• **Exercise description**:
Only some lines are wanted. Transcribe, exactly, the lines below from the line with "D4: none -> diode (A GND, K DRV)" up to and including the line with "U1 pin DVSS: GND -> DRV".

• **Available records**:
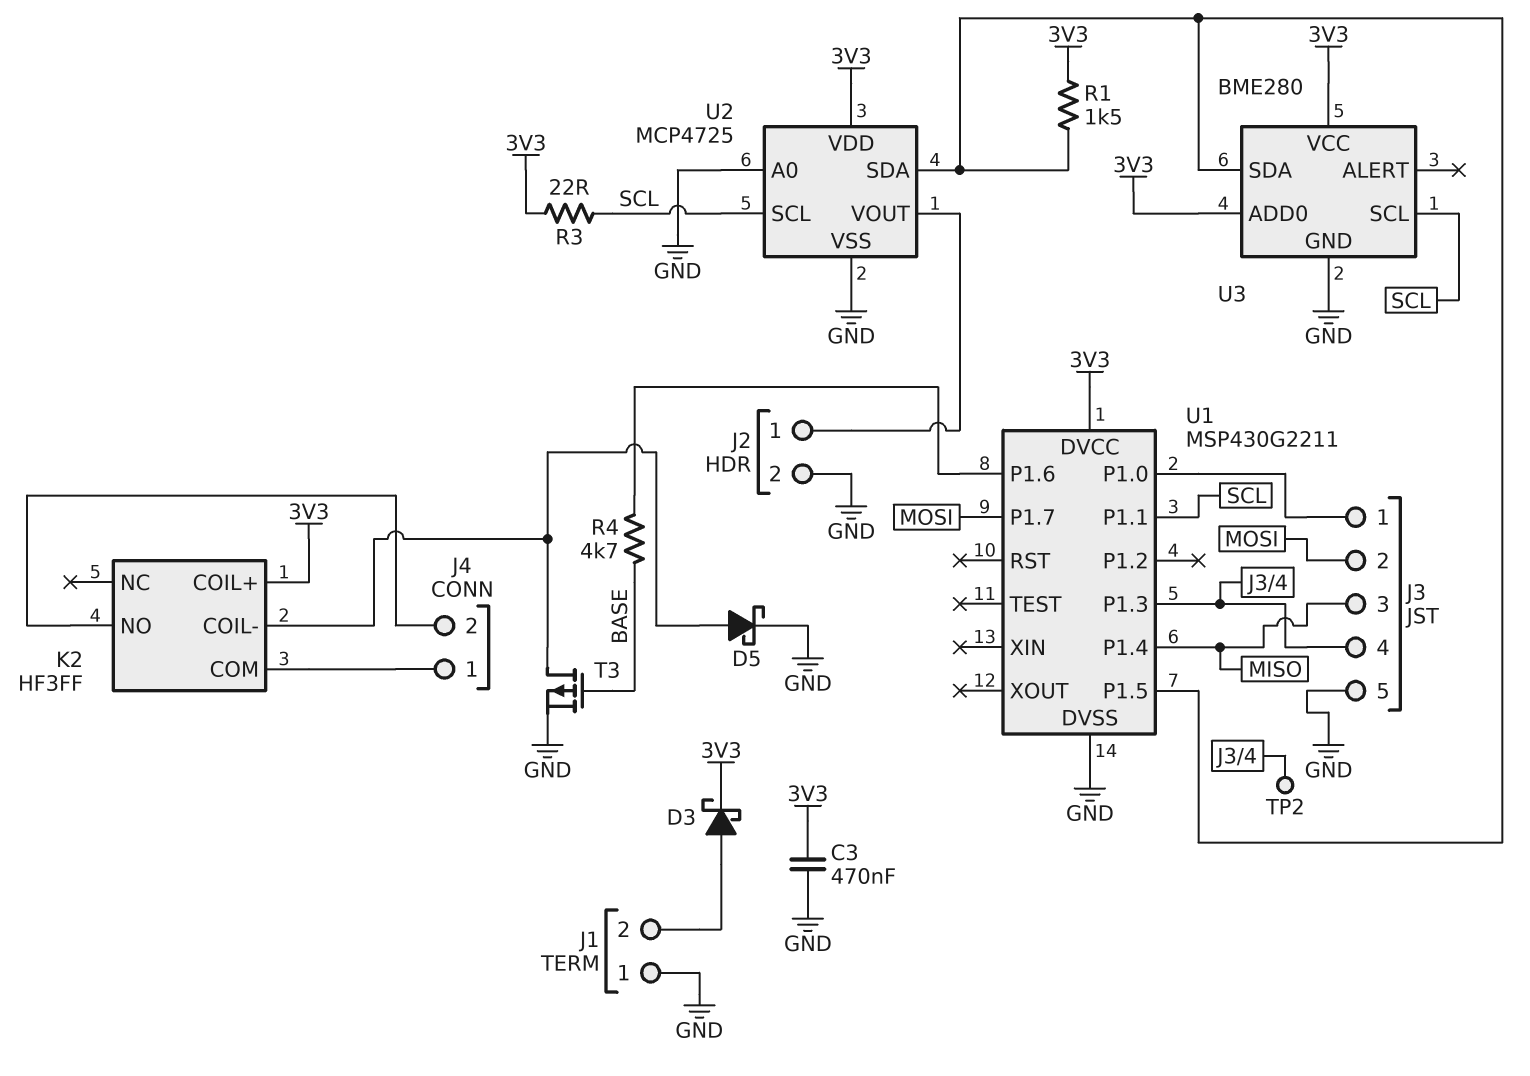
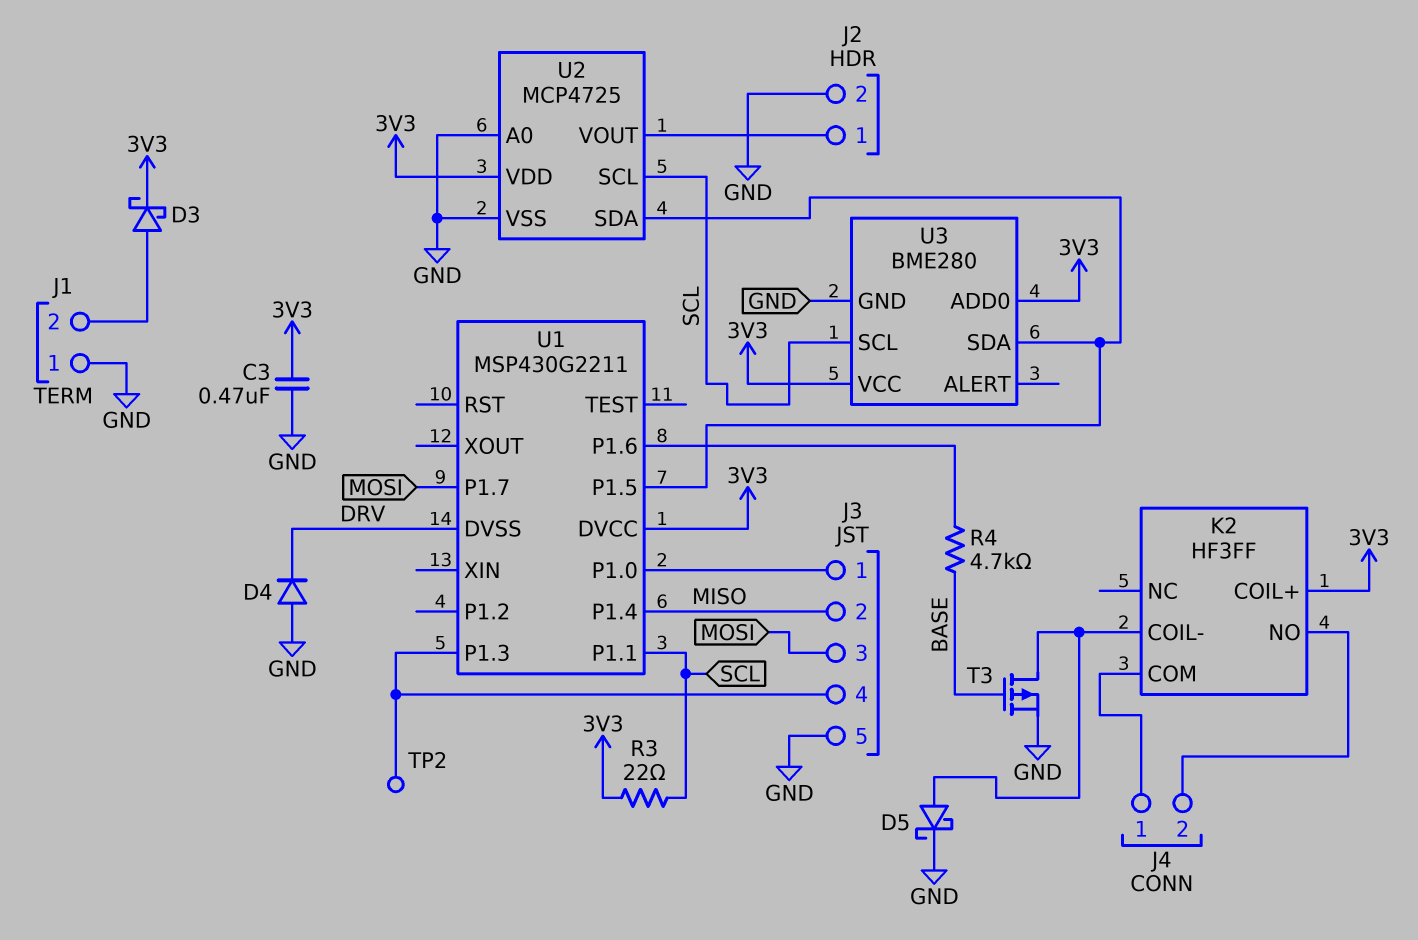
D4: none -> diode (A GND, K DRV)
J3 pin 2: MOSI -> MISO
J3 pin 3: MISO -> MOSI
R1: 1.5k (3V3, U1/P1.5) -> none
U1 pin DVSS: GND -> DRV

* * *

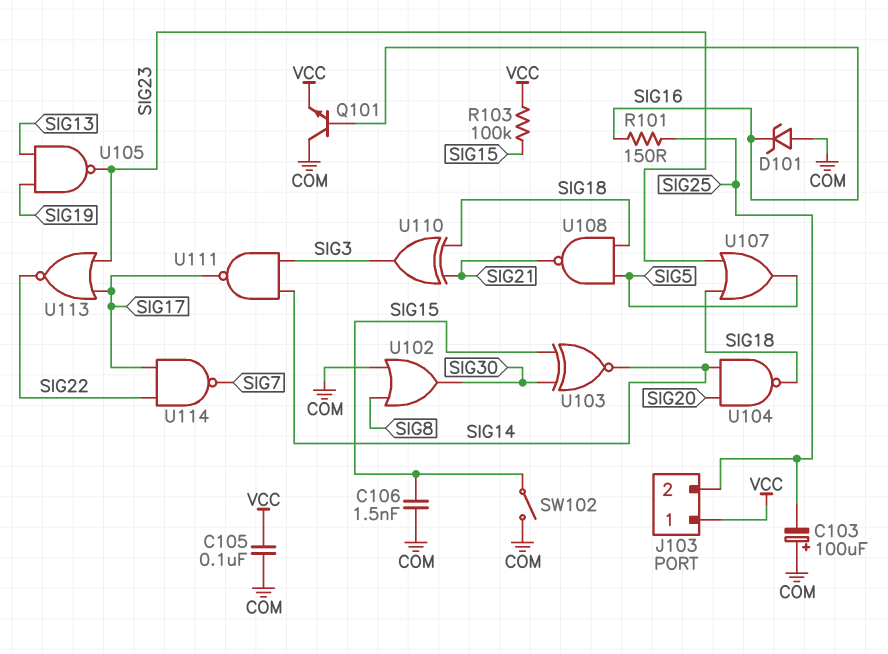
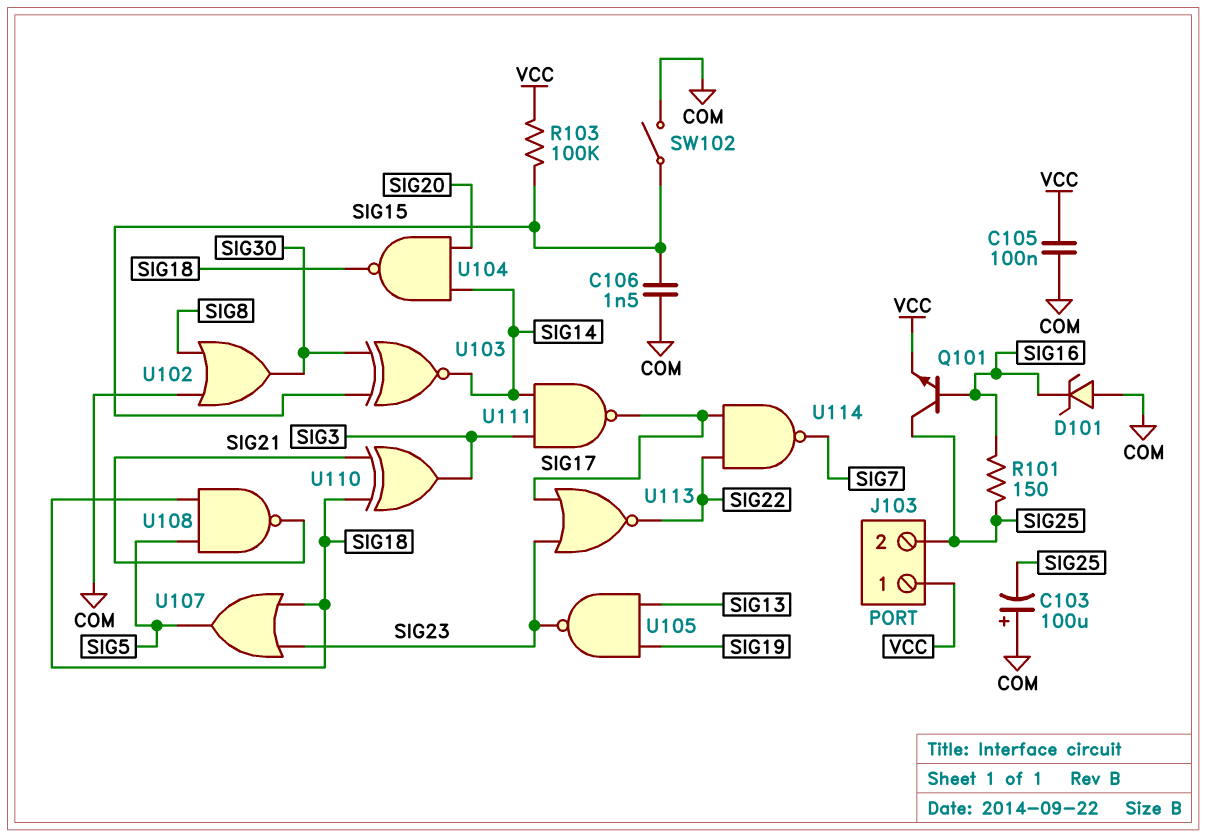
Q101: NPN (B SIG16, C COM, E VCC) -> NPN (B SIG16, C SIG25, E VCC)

• **Your solution**:
D4: none -> diode (A GND, K DRV)
J3 pin 2: MOSI -> MISO
J3 pin 3: MISO -> MOSI
R1: 1.5k (3V3, U1/P1.5) -> none
U1 pin DVSS: GND -> DRV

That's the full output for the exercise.